TASK INSTRUCTIONS:
Write out every line of the listing below from the line containing "cyan star: rotated 18 degrees clockwise" down to the end of the listing, leaving out the pictures.

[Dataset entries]
========
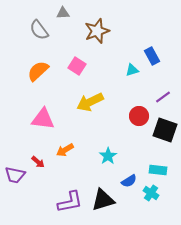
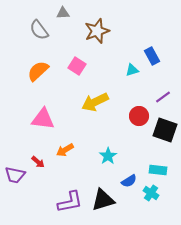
yellow arrow: moved 5 px right
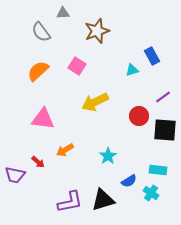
gray semicircle: moved 2 px right, 2 px down
black square: rotated 15 degrees counterclockwise
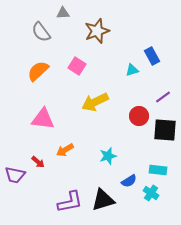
cyan star: rotated 18 degrees clockwise
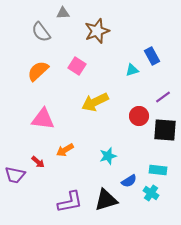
black triangle: moved 3 px right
========
RESULT FOR THIS EXERCISE:
cyan star: rotated 18 degrees clockwise
black triangle: moved 3 px right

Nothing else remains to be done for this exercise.